### Work task:
Check each line of the entries below for the word "plate", and copy the lines that have it.

### Data to use:
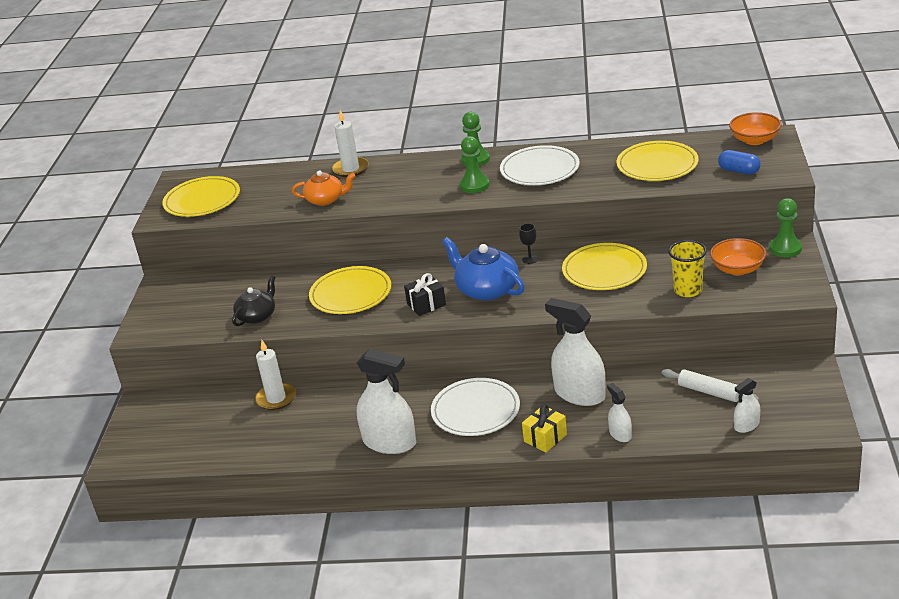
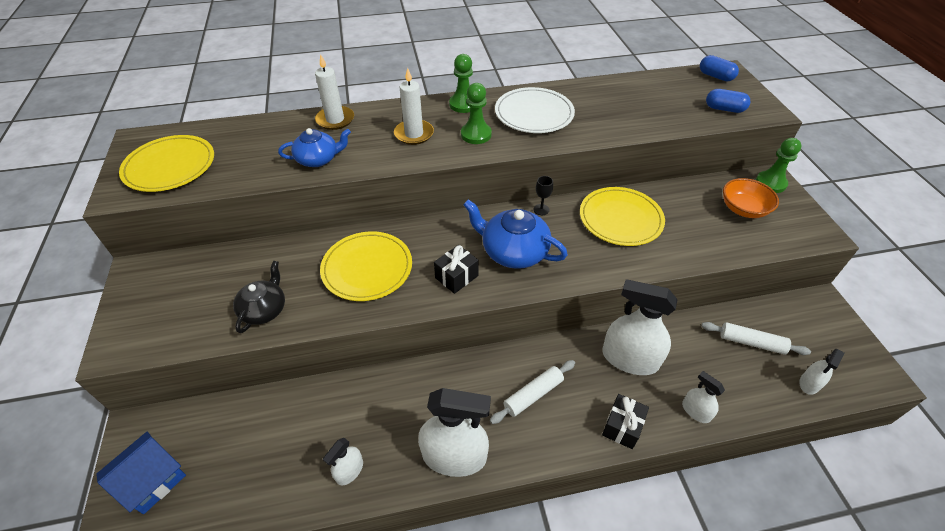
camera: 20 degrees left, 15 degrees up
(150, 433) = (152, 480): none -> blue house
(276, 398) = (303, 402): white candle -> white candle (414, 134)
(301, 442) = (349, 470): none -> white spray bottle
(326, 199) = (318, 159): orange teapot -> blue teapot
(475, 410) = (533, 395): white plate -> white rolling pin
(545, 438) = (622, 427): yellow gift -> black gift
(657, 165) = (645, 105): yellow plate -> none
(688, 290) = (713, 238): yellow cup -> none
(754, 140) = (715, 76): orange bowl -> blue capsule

--

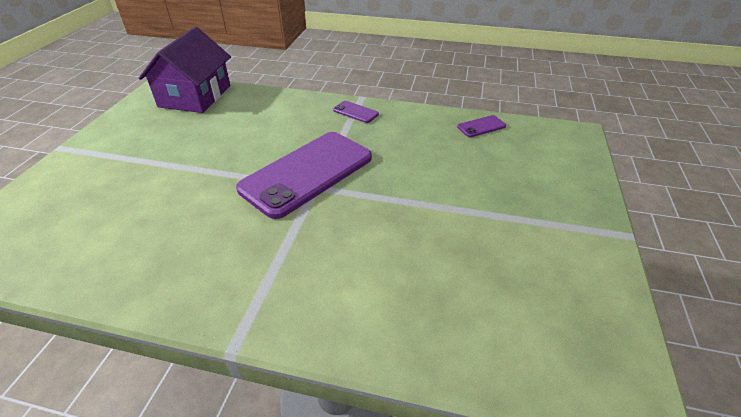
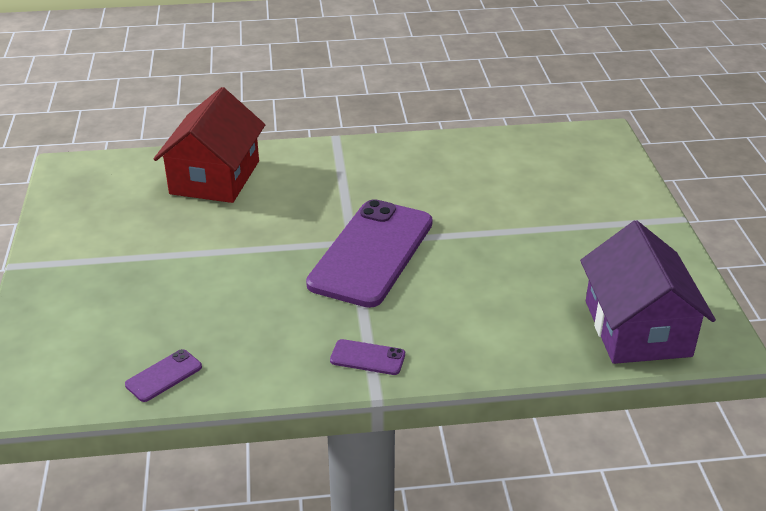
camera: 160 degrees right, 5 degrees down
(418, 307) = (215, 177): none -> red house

### The answer:
(475, 410) = (533, 395): white plate -> white rolling pin
(657, 165) = (645, 105): yellow plate -> none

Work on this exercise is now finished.